> Task material
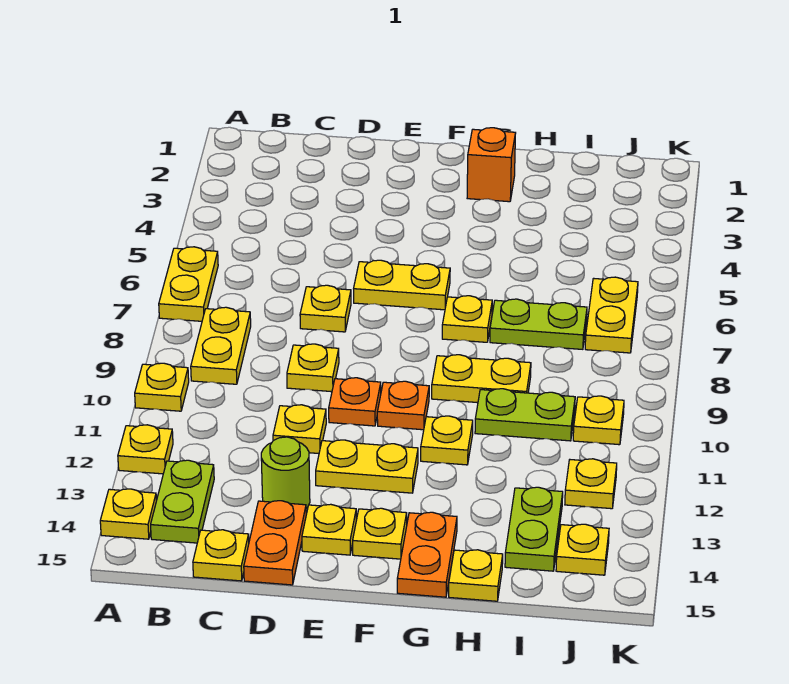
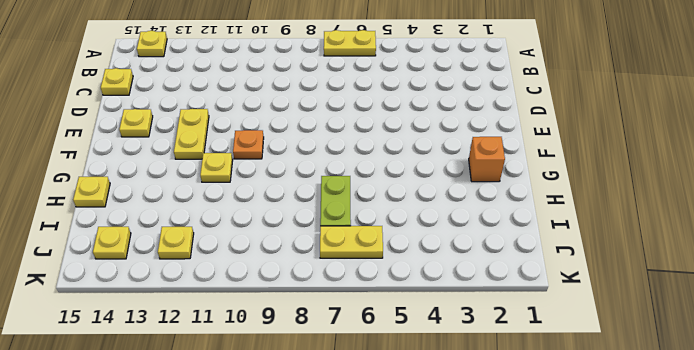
none -> yellow plate A10 level 1
none -> yellow plate A12 level 1
none -> yellow plate B8:B9 level 1
none -> lime plate B13:B14 level 1

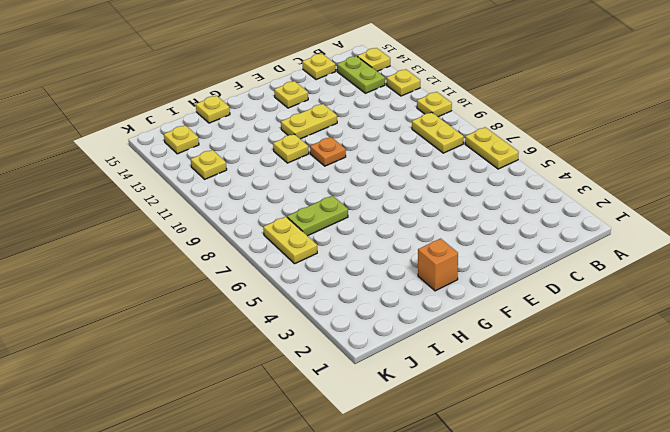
none -> yellow plate D7 level 1
none -> yellow plate D9 level 1
none -> yellow plate D11 level 1
none -> lime round brick D13 level 1

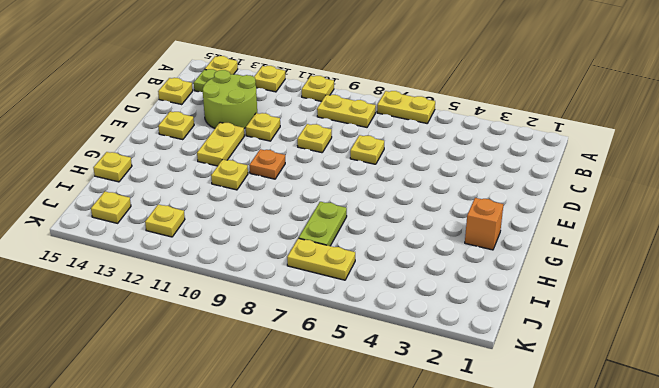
lime round brick C12:D13 level 1 -> lime round brick D13 level 1
none -> orange plate D14:D15 level 1
none -> yellow plate E6:F6 level 1
none -> orange plate E10 level 1
none -> yellow plate F14 level 1

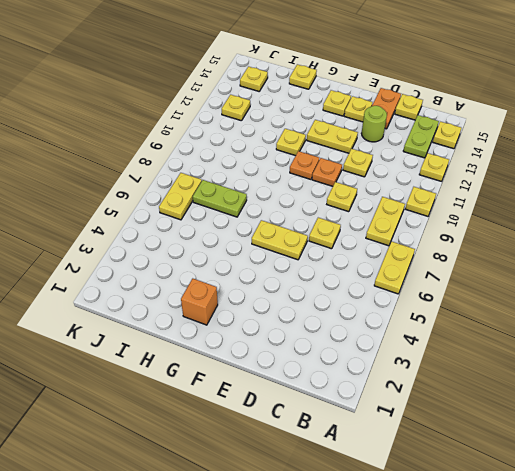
none -> yellow plate G7 level 1
none -> yellow plate G9:H9 level 1
none -> orange plate G14:G15 level 1
none -> lime plate H10:I10 level 1

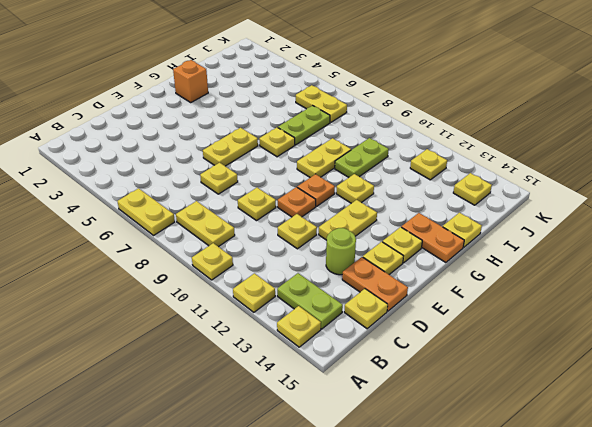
none -> lime plate I13:I14 level 1
none -> yellow plate J10 level 1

> Task goal
Word for word, restate all of the records. Exclude the pictures.

> Response to this task
none -> yellow plate A10 level 1
none -> yellow plate A12 level 1
none -> yellow plate B8:B9 level 1
none -> lime plate B13:B14 level 1

none -> yellow plate D7 level 1
none -> yellow plate D9 level 1
none -> yellow plate D11 level 1
none -> lime round brick D13 level 1

lime round brick C12:D13 level 1 -> lime round brick D13 level 1
none -> orange plate D14:D15 level 1
none -> yellow plate E6:F6 level 1
none -> orange plate E10 level 1
none -> yellow plate F14 level 1

none -> yellow plate G7 level 1
none -> yellow plate G9:H9 level 1
none -> orange plate G14:G15 level 1
none -> lime plate H10:I10 level 1

none -> lime plate I13:I14 level 1
none -> yellow plate J10 level 1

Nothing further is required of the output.